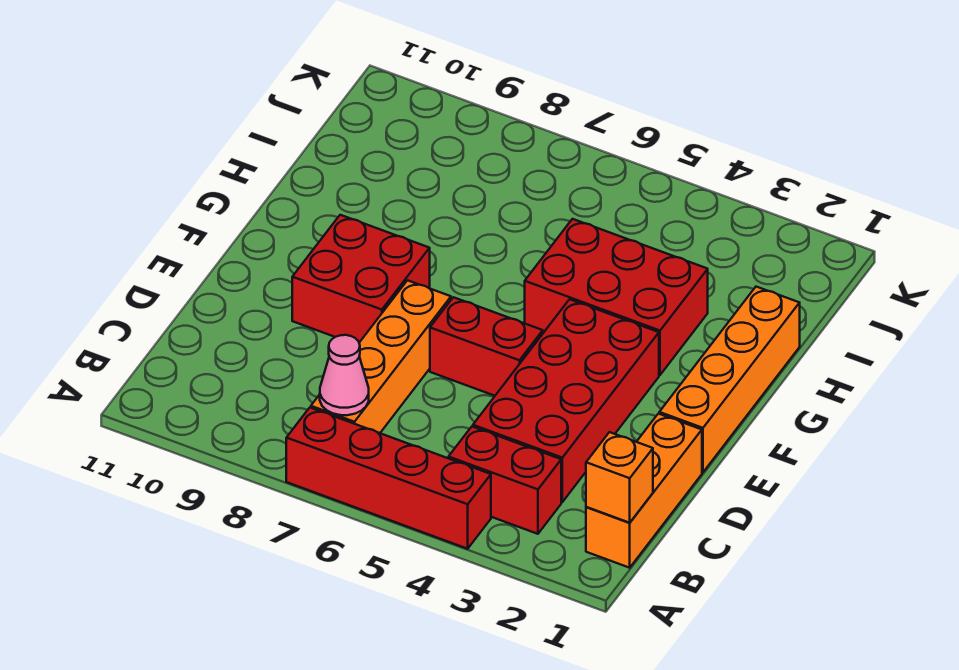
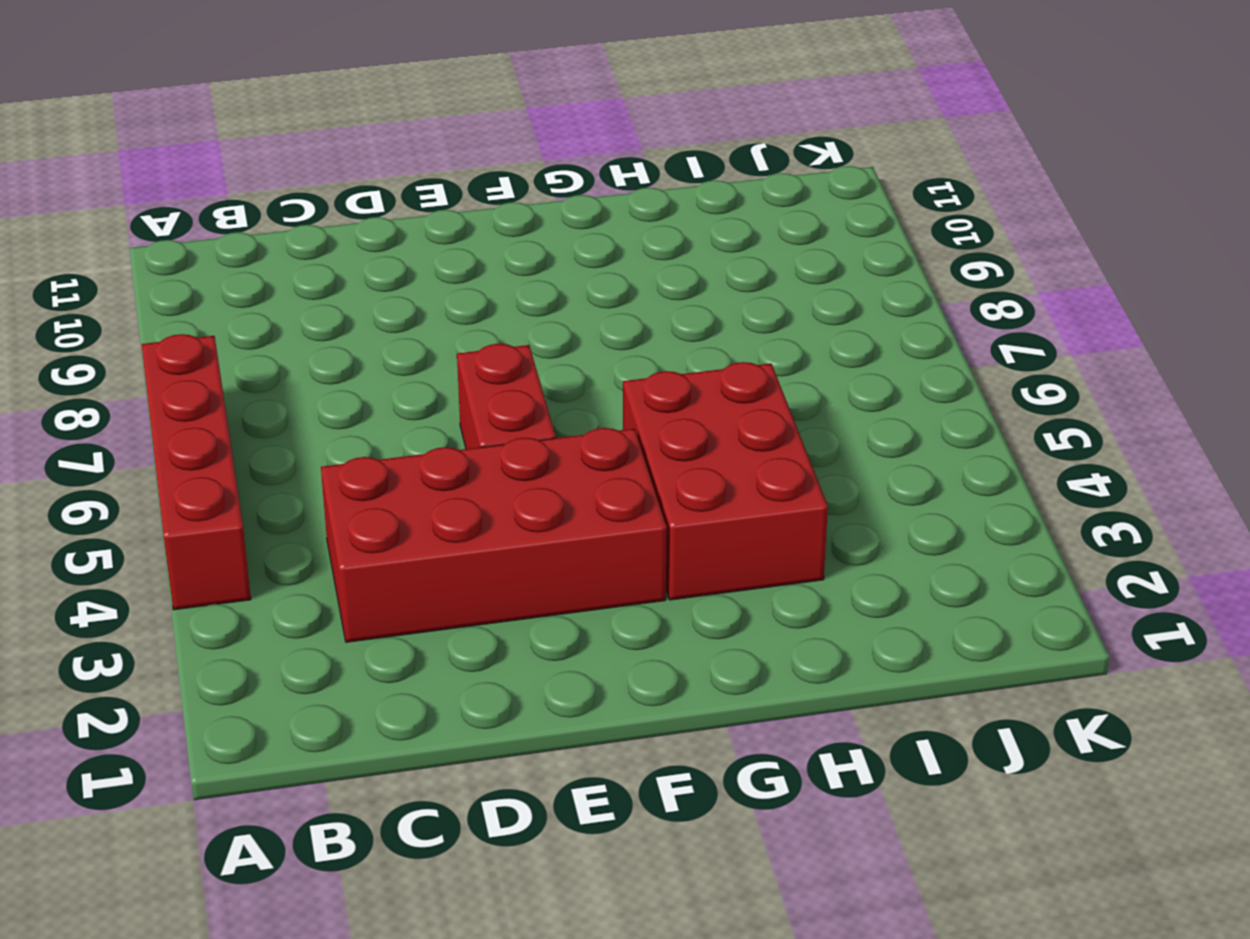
none -> orange brick B1:D1 level 1
none -> red brick B3:B4 level 1

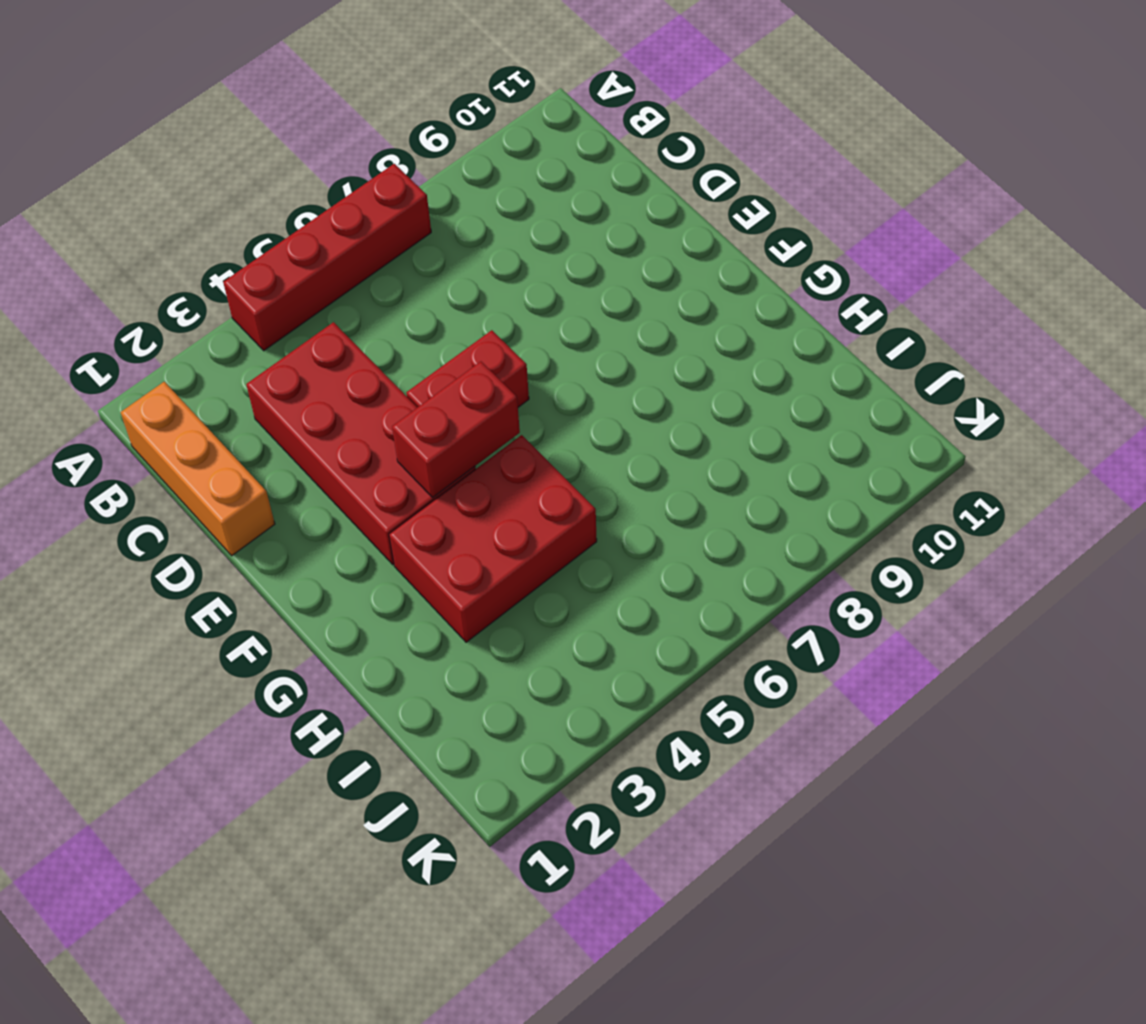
red brick F4:F5 level 2 -> red brick B3:B4 level 1
none -> orange brick B7:E7 level 1
none -> orange brick E1:H1 level 1

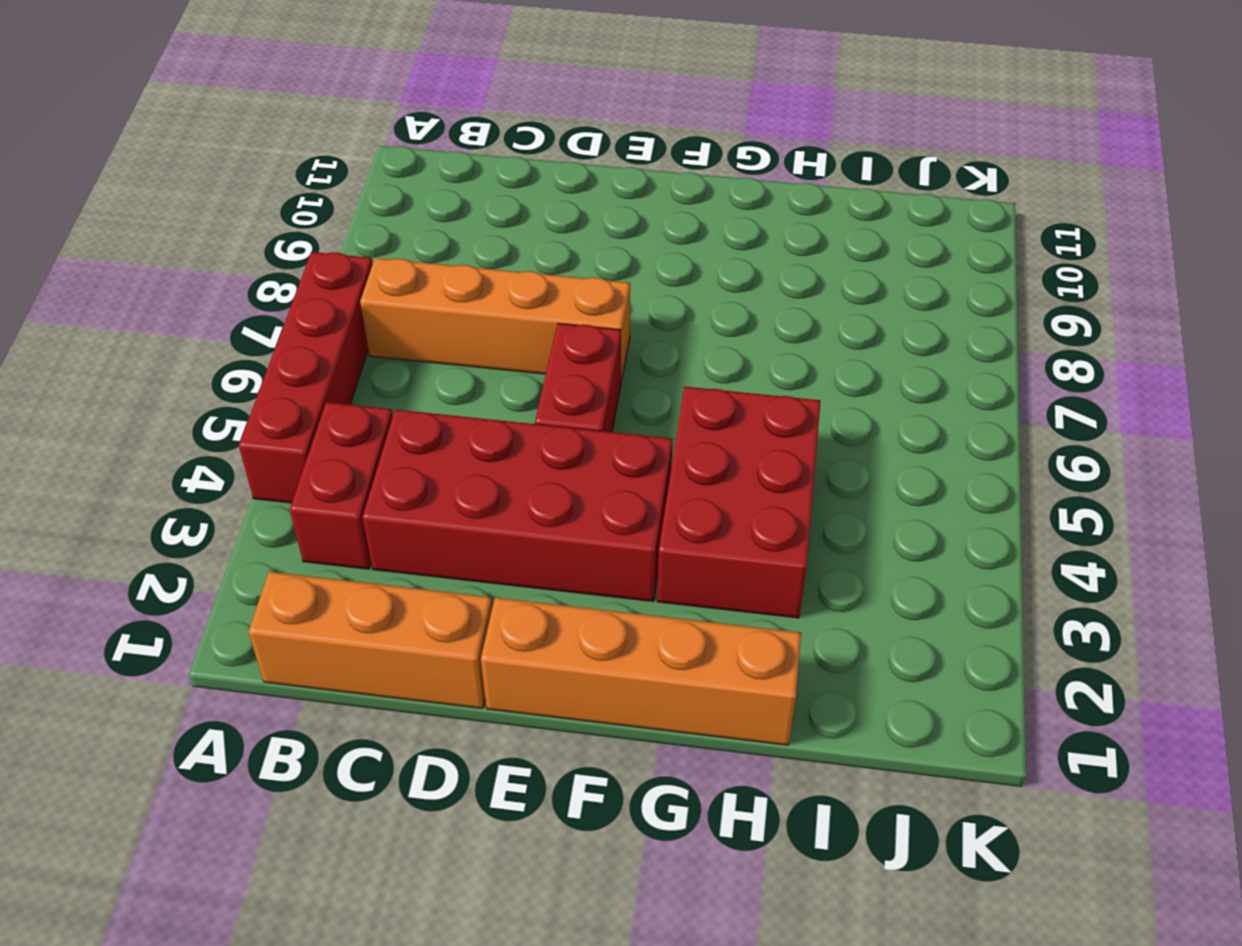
none -> red brick E8:F9 level 1
none -> orange brick B1 level 2

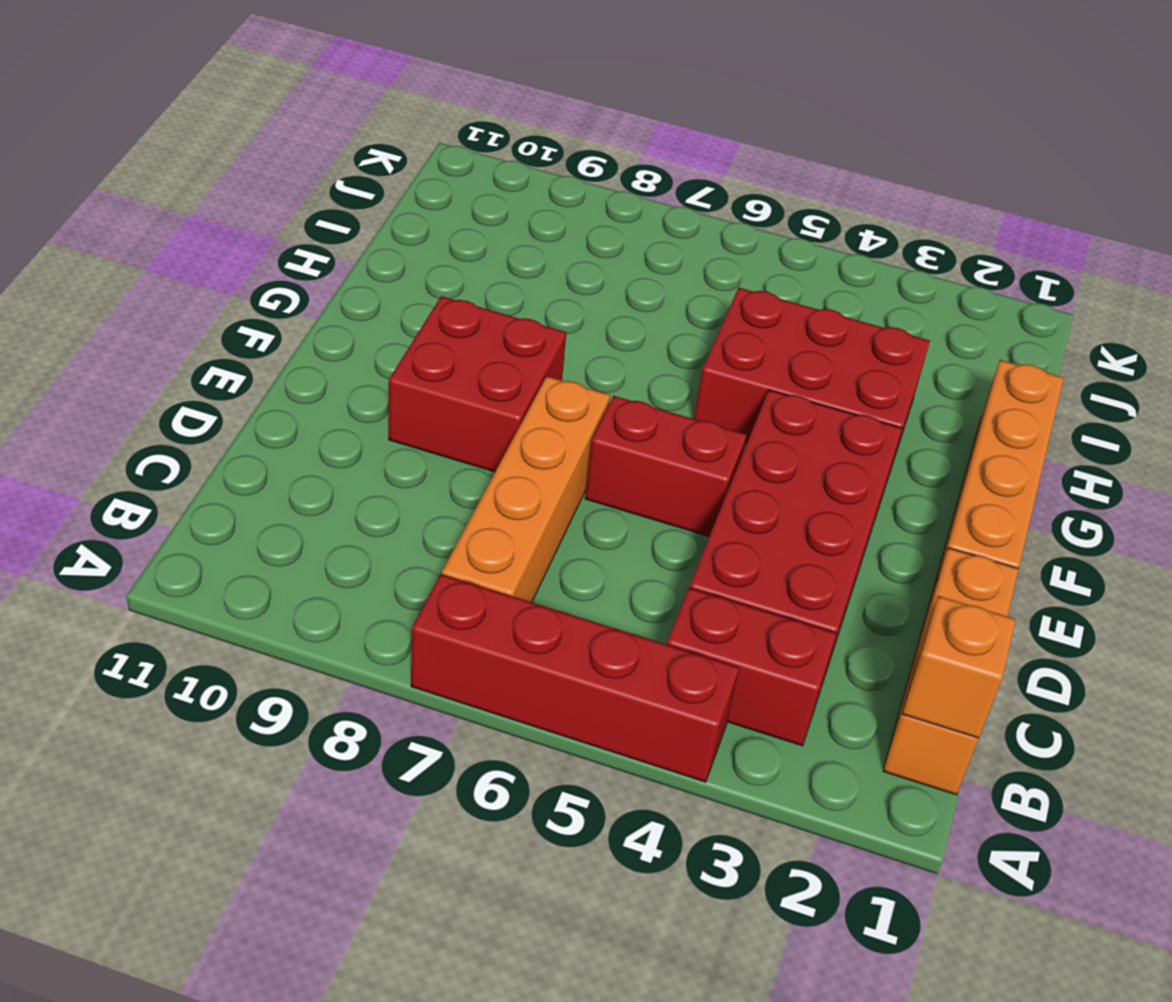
none -> pink cone B7 level 2

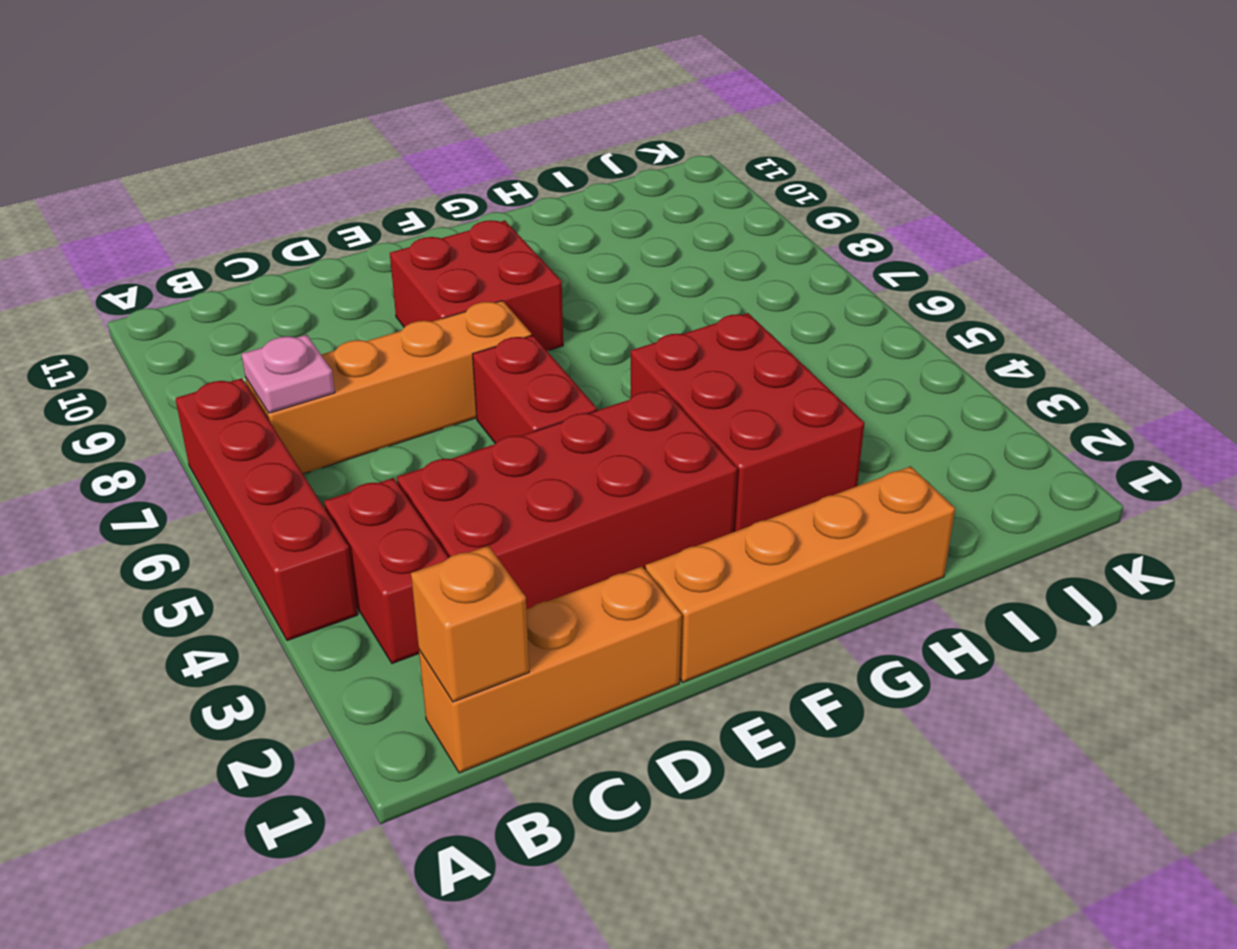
pink plate B7 level 2 -> pink cone B7 level 2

▶ EXERCISE:
Across the data, how many lines contain the string "orange"? Only the number is wanted.

▶ PROBLEM SOLUTION:
4